## [EXERCISE GOAL]
Could you repeat the listing exactly, leaving out the pictures?

## [SOURCE MATERIAL]
-- -- --

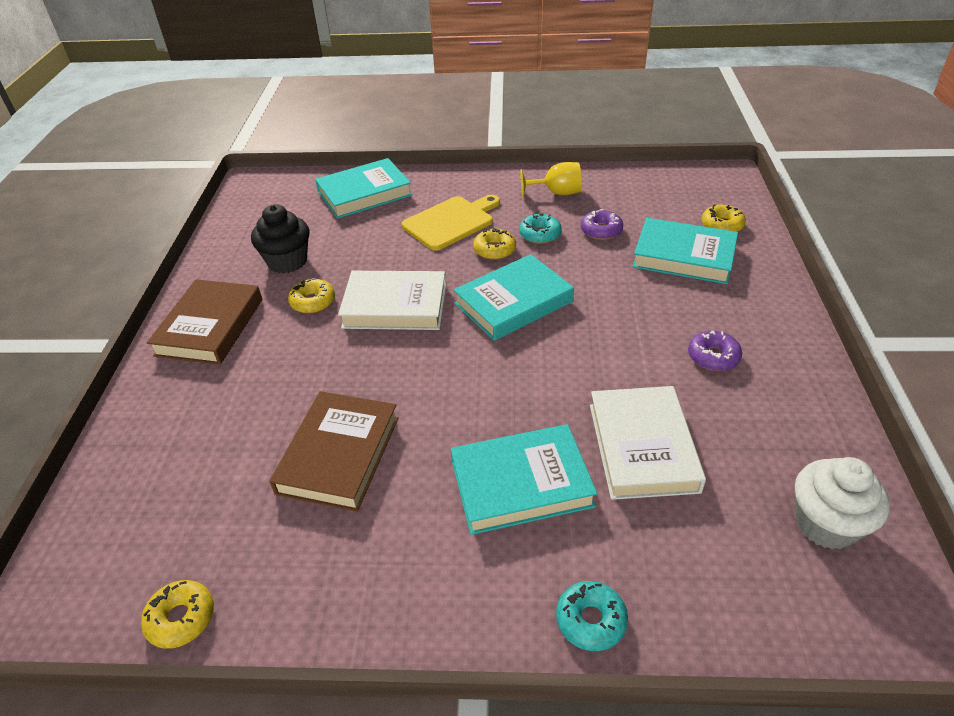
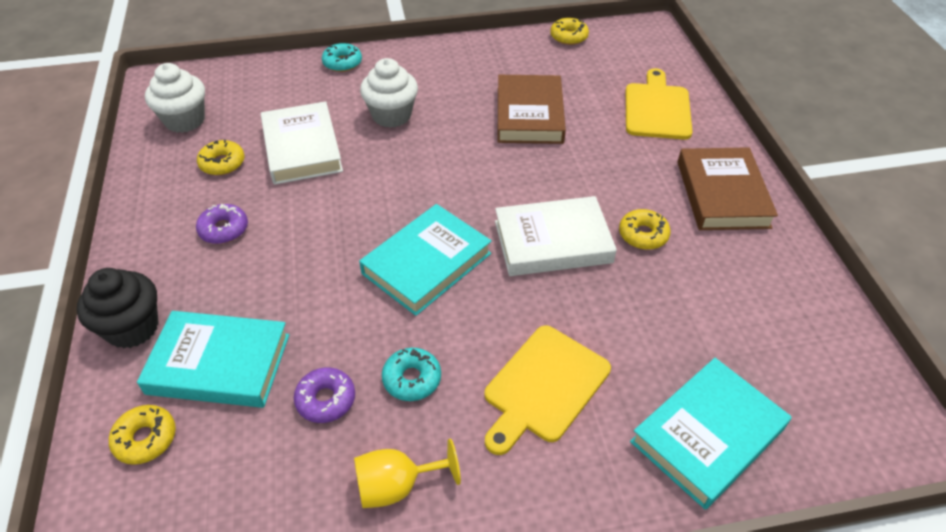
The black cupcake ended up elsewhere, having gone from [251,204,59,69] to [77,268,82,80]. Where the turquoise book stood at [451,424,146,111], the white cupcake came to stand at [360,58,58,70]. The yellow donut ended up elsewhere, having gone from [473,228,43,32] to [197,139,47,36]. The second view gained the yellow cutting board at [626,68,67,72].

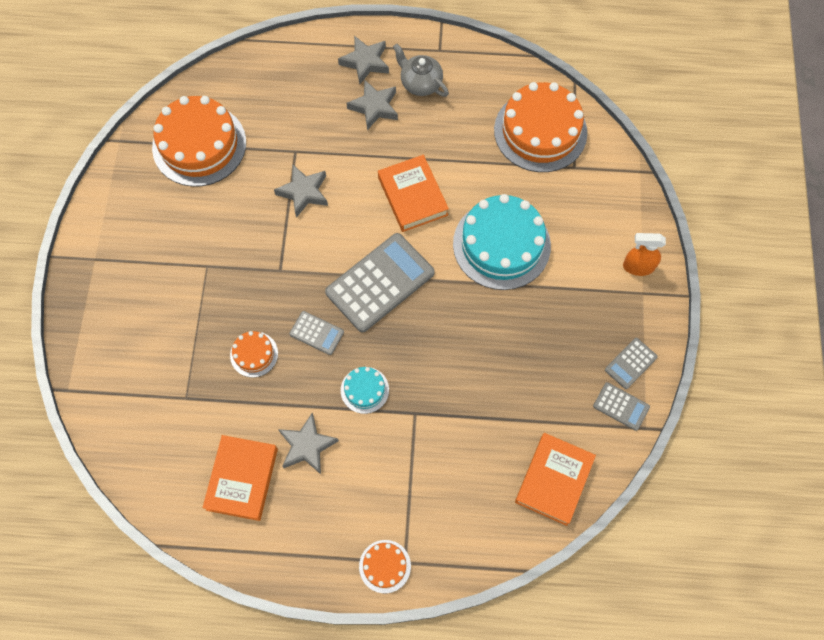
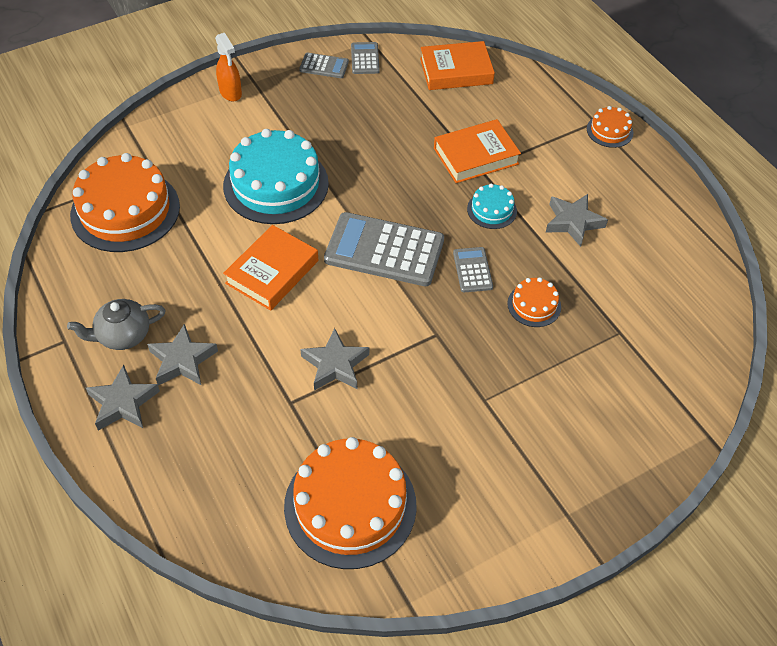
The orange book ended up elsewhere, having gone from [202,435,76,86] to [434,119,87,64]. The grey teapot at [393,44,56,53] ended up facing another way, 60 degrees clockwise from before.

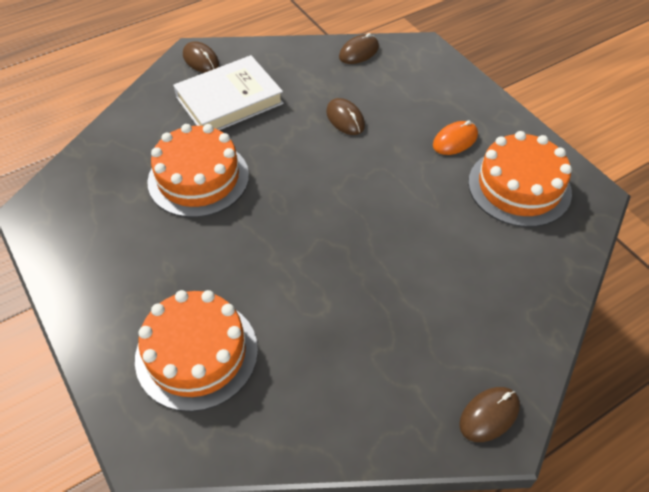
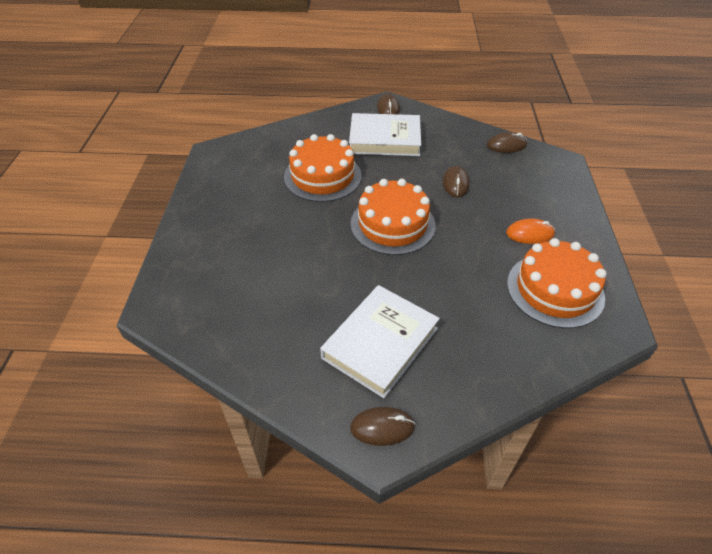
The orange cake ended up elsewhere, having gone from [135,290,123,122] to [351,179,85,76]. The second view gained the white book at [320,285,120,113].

-- -- --

## [YOUR RESPONSE]
The black cupcake ended up elsewhere, having gone from [251,204,59,69] to [77,268,82,80]. Where the turquoise book stood at [451,424,146,111], the white cupcake came to stand at [360,58,58,70]. The yellow donut ended up elsewhere, having gone from [473,228,43,32] to [197,139,47,36]. The second view gained the yellow cutting board at [626,68,67,72].

The orange book ended up elsewhere, having gone from [202,435,76,86] to [434,119,87,64]. The grey teapot at [393,44,56,53] ended up facing another way, 60 degrees clockwise from before.

The orange cake ended up elsewhere, having gone from [135,290,123,122] to [351,179,85,76]. The second view gained the white book at [320,285,120,113].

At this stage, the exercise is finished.